#### What this task involves:
What is needed is the number of lines in the data below that include "brick", stated by itself.

(Stored dataset items)
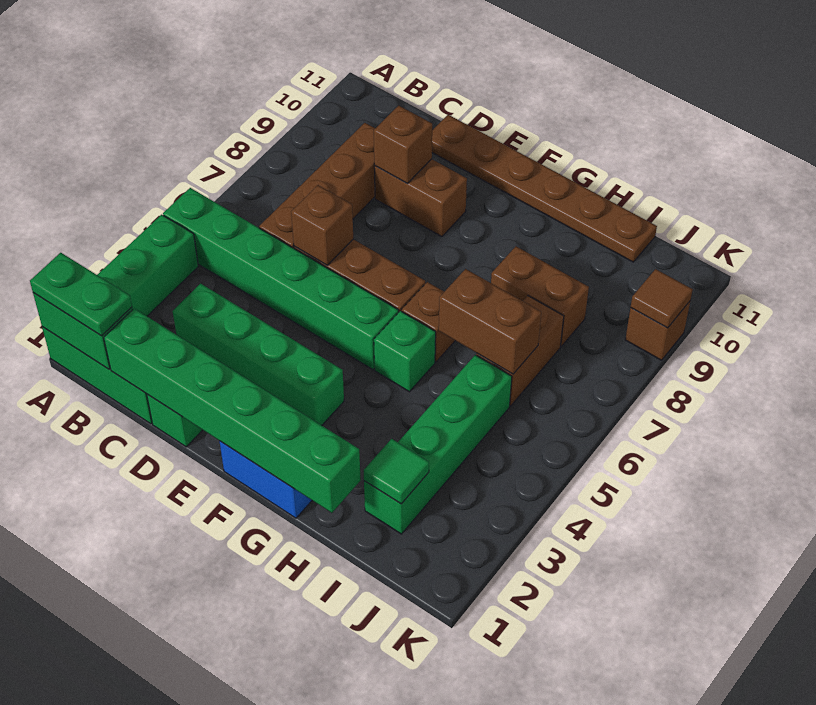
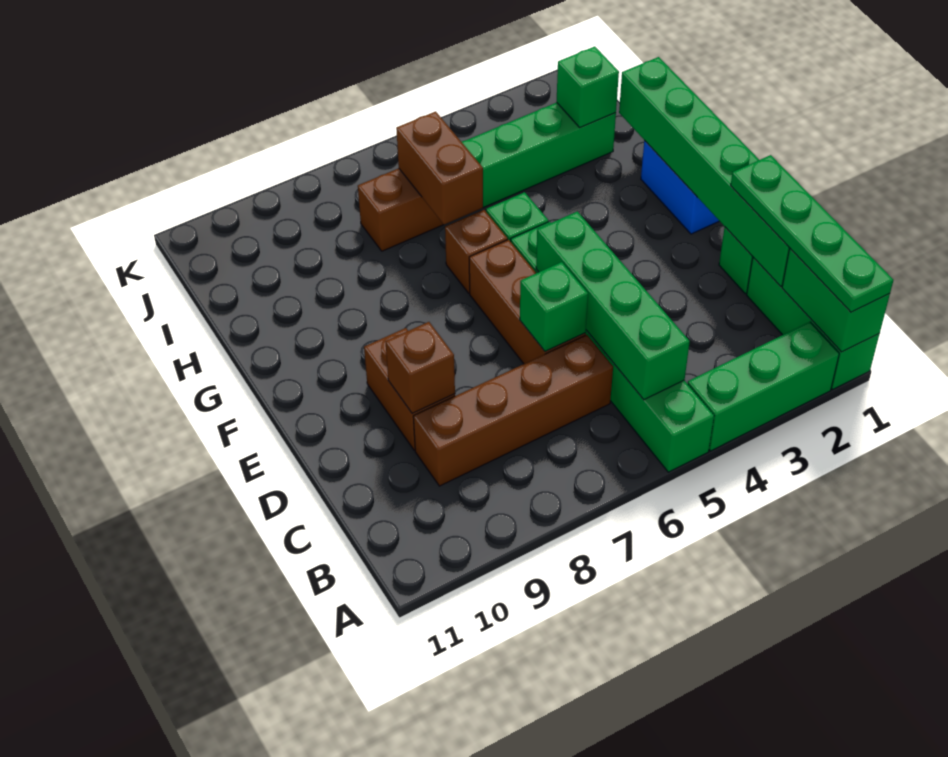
green plate A1:B1 level 3 -> green plate A1:D1 level 3
green brick C3:F3 level 1 -> green brick B5:E5 level 2
brown brick D6 level 2 -> green brick D6 level 2
brown plate D11:I11 level 1 -> none
brown brick H8:I8 level 1 -> none
green tile I2 level 2 -> green brick I2 level 2
brown brick K9 level 1 -> none
brown tile K9 level 2 -> none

#### Output below:
5